PROMPT.
Images in the records should be skipped while the rest is transcribed verbatim.

===

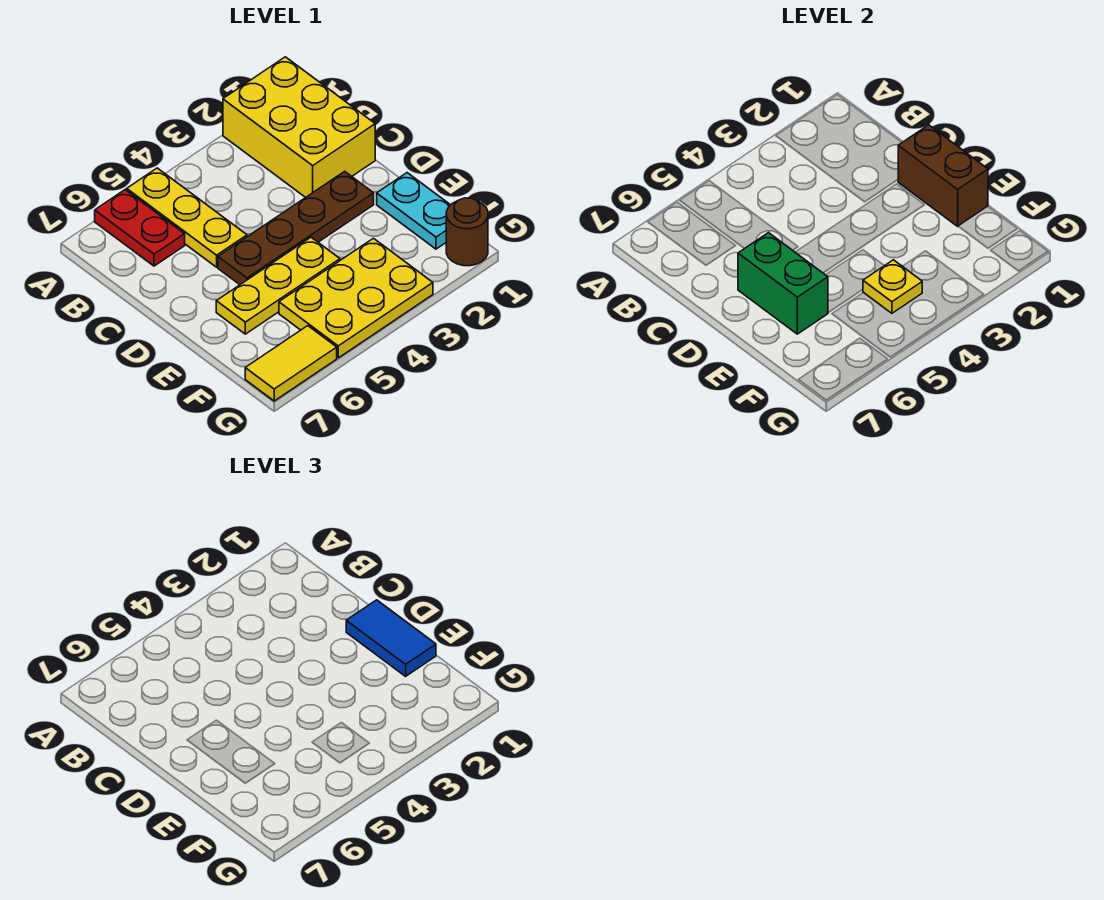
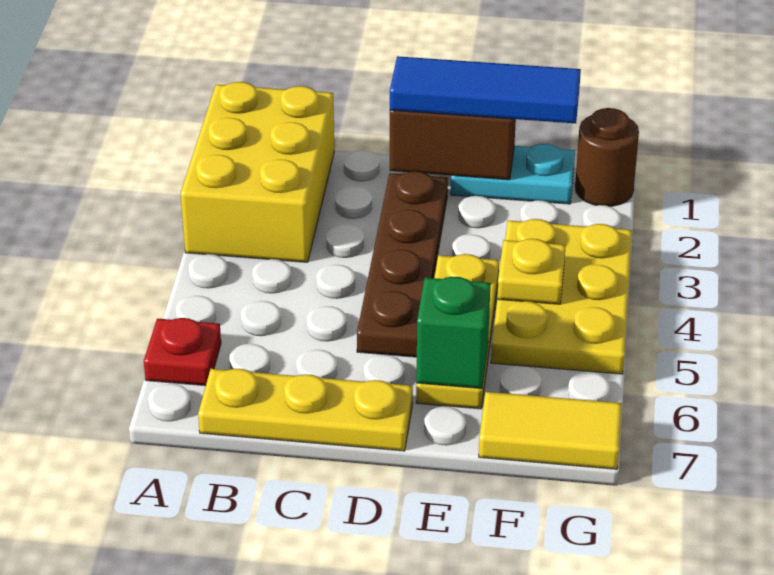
yellow 2x3 brick [223,57,375,197] -> yellow 2x3 brick turned to [181,82,334,262]
yellow 1x3 plate [127,168,247,267] -> yellow 1x3 plate moved to [198,369,413,451]
red 1x2 plate [95,190,185,266] -> red 1x1 plate [144,318,221,386]
blue 1x2 tile [346,600,436,676] -> blue 1x3 tile [390,56,581,123]
green 1x2 brick [738,233,828,334] -> green 1x1 brick [416,277,491,388]
yellow 1x2 tile [245,326,337,401] -> yellow 1x2 tile turned to [479,392,622,469]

===

ANSWER BELOW.
yellow 2x3 brick [223,57,375,197] -> yellow 2x3 brick turned to [181,82,334,262]
yellow 1x3 plate [127,168,247,267] -> yellow 1x3 plate moved to [198,369,413,451]
red 1x2 plate [95,190,185,266] -> red 1x1 plate [144,318,221,386]
blue 1x2 tile [346,600,436,676] -> blue 1x3 tile [390,56,581,123]
green 1x2 brick [738,233,828,334] -> green 1x1 brick [416,277,491,388]
yellow 1x2 tile [245,326,337,401] -> yellow 1x2 tile turned to [479,392,622,469]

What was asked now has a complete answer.